> Work to be completed:
Beneath this task are records; tally the lines in them that contain "none" and report only the number.

-------

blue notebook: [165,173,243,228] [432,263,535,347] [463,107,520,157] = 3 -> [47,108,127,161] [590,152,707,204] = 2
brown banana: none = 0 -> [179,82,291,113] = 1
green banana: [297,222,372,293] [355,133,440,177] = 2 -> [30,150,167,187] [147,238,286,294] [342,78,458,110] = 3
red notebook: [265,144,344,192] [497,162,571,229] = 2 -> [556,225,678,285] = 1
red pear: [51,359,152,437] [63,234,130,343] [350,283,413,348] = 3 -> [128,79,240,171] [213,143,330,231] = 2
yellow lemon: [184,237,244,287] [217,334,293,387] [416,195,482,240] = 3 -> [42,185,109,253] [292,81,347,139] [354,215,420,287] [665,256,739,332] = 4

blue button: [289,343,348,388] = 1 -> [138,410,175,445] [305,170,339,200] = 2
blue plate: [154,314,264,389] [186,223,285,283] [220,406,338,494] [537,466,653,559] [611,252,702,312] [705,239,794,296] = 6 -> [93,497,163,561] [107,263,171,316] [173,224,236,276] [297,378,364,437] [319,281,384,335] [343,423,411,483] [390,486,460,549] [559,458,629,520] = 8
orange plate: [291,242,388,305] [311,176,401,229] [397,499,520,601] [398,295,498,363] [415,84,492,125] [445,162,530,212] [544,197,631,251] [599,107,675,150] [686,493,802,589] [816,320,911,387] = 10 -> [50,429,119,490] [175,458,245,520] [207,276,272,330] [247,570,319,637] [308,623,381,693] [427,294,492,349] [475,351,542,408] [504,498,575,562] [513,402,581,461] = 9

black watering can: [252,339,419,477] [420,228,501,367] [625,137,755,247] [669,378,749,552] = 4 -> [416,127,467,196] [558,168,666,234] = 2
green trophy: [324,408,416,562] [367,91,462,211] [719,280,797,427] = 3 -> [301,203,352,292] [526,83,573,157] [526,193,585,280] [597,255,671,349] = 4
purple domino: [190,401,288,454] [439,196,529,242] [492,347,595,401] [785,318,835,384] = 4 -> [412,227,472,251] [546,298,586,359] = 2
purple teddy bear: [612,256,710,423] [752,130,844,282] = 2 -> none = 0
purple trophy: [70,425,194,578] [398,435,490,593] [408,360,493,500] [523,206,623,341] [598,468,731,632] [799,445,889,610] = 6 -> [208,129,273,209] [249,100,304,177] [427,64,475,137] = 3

-------

> Output of the exercise:
2